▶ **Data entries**
━━━━━━━━━━━━━━━━

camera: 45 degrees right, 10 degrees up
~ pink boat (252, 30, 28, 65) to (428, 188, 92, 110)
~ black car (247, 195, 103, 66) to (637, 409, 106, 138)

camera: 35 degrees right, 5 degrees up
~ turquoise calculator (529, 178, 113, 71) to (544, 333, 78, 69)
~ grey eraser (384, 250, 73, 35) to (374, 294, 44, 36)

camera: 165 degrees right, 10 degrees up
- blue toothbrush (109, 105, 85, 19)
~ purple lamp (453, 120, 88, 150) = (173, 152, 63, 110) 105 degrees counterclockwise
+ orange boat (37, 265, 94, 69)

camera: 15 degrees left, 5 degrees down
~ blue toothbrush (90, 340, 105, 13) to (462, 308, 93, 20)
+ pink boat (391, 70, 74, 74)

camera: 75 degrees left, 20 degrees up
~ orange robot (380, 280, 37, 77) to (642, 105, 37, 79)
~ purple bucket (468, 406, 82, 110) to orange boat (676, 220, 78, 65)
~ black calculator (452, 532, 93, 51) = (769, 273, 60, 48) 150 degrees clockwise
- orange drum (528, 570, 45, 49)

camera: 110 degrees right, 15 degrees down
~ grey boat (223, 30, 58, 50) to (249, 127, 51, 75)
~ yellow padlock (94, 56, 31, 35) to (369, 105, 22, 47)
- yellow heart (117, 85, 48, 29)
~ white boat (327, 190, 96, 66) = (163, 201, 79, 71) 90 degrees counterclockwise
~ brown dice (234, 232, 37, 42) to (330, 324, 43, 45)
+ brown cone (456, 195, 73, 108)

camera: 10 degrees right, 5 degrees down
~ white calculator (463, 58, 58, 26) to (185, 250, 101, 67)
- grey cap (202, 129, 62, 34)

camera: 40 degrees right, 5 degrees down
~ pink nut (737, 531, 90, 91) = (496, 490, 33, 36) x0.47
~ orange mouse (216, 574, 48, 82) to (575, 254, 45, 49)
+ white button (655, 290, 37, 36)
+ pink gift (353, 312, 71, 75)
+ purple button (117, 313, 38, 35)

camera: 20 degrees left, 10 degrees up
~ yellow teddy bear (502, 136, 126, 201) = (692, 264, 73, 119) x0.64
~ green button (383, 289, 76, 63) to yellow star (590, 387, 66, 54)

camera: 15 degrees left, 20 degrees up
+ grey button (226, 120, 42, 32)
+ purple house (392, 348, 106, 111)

━━━━━━━━━━━━━━━━

▶ **REQUIRED WORK**
Each line above where the word "purple" occurs should be copied out.

▶ **COMPLETED TASK**
~ purple lamp (453, 120, 88, 150) = (173, 152, 63, 110) 105 degrees counterclockwise
~ purple bucket (468, 406, 82, 110) to orange boat (676, 220, 78, 65)
+ purple button (117, 313, 38, 35)
+ purple house (392, 348, 106, 111)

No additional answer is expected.